MATERIAL PROVIDED:
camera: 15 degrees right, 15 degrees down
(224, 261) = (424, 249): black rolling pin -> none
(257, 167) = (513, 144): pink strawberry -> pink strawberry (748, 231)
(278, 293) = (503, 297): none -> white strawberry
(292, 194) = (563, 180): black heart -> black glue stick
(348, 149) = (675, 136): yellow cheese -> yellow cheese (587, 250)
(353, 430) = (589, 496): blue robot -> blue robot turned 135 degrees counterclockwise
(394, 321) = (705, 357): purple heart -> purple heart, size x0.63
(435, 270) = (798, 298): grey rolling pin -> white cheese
--
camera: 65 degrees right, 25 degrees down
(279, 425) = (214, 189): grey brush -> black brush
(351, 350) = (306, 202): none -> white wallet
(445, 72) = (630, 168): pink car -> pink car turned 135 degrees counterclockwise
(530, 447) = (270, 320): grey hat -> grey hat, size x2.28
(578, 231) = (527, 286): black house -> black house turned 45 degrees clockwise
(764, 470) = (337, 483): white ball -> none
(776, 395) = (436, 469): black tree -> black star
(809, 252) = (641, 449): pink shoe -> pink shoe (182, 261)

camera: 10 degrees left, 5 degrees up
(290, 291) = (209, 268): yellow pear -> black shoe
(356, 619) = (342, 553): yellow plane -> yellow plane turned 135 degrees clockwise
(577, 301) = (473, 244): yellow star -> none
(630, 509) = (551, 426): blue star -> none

YOUR ASSIGNMENT: Reproduce only the lines above, starting at the line with "(290, 291) = (209, 268): yellow" and ending at the line with "(630, 509) = (551, 426): blue star -> none", exactly as written.

RESULT OF THIS TASK:
(290, 291) = (209, 268): yellow pear -> black shoe
(356, 619) = (342, 553): yellow plane -> yellow plane turned 135 degrees clockwise
(577, 301) = (473, 244): yellow star -> none
(630, 509) = (551, 426): blue star -> none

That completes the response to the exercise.